Extracted data:
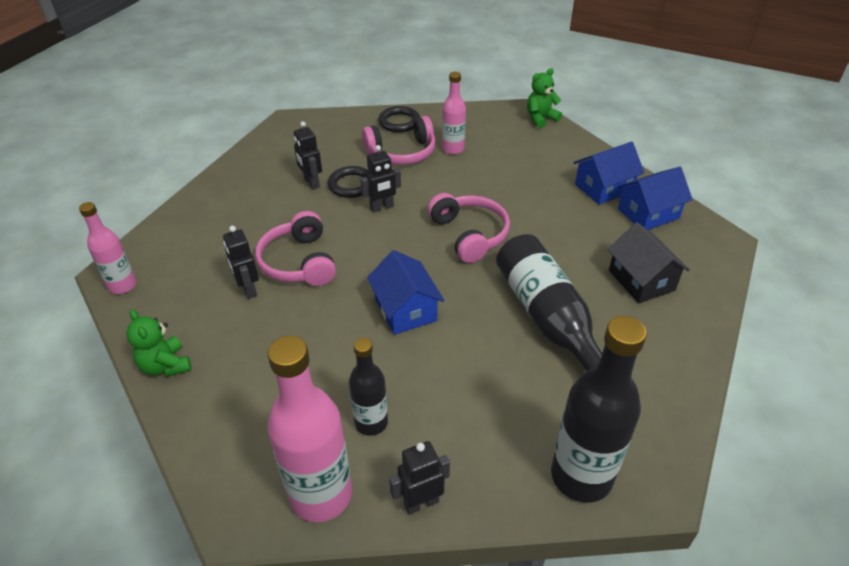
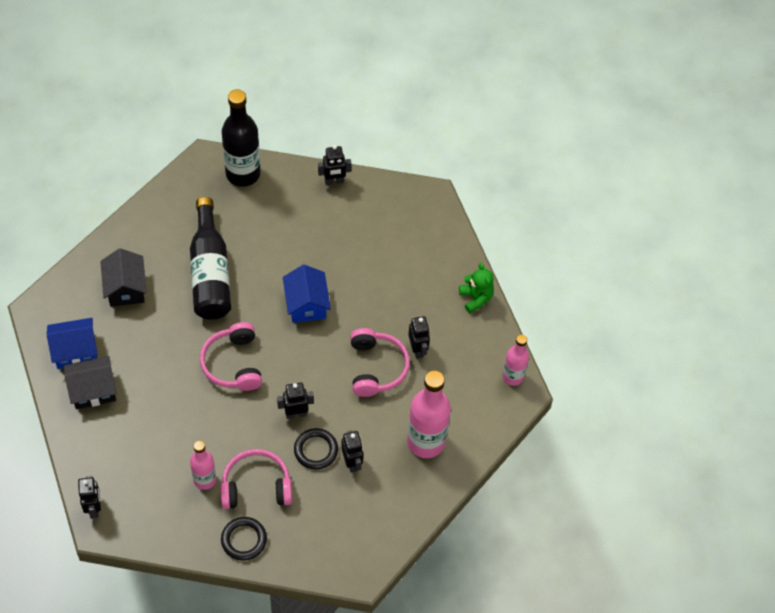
camera: 170 degrees left, 15 degrees up
pink bottle [268,336,352,522] -> pink bottle moved to [407,370,451,458]
black bottle [349,338,388,436] -> none
green teddy bear [527,68,562,128] -> black robot [78,476,101,518]
blue house [573,141,644,205] -> black house [64,356,117,409]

Goal of the exercise: One line contains "black bottle [349,338,388,436] -> none". Return that line and every later line through the end of the listing above, exactly, and nothing else.

Finished task:
black bottle [349,338,388,436] -> none
green teddy bear [527,68,562,128] -> black robot [78,476,101,518]
blue house [573,141,644,205] -> black house [64,356,117,409]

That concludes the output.